• EXERCISE INSTRUCTIONS:
Find each line below that includes "flat", then copy it.

• INFORMATION GIVEN:
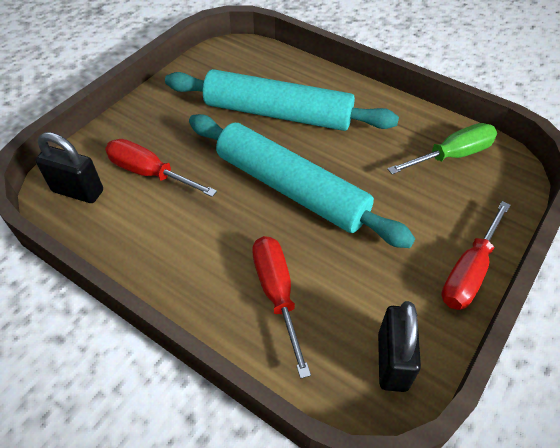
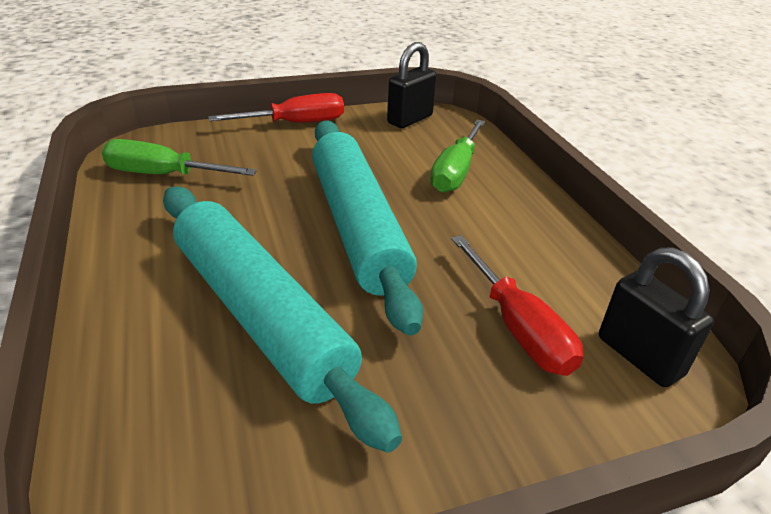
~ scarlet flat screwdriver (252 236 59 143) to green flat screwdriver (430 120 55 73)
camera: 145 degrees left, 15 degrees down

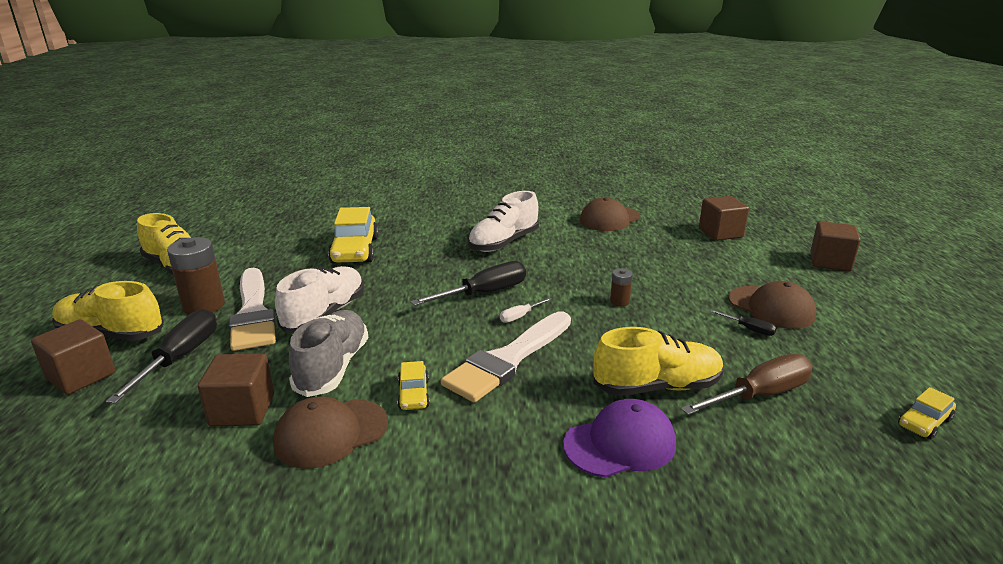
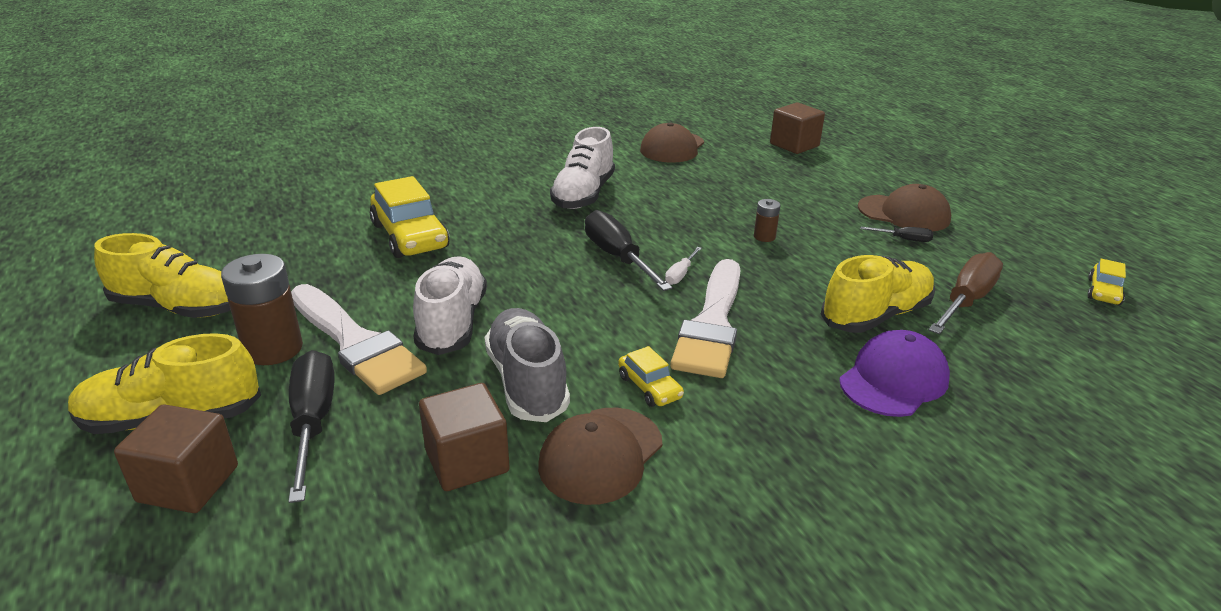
~ jet-black flat screwdriver (411 261 115 45) = (585 210 88 81) 60 degrees counterclockwise
- russet solid cube (810 221 51 50)
camera: 25 degrees left, 5 degrees up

• ANSWER BELOW:
~ scarlet flat screwdriver (252 236 59 143) to green flat screwdriver (430 120 55 73)
~ jet-black flat screwdriver (411 261 115 45) = (585 210 88 81) 60 degrees counterclockwise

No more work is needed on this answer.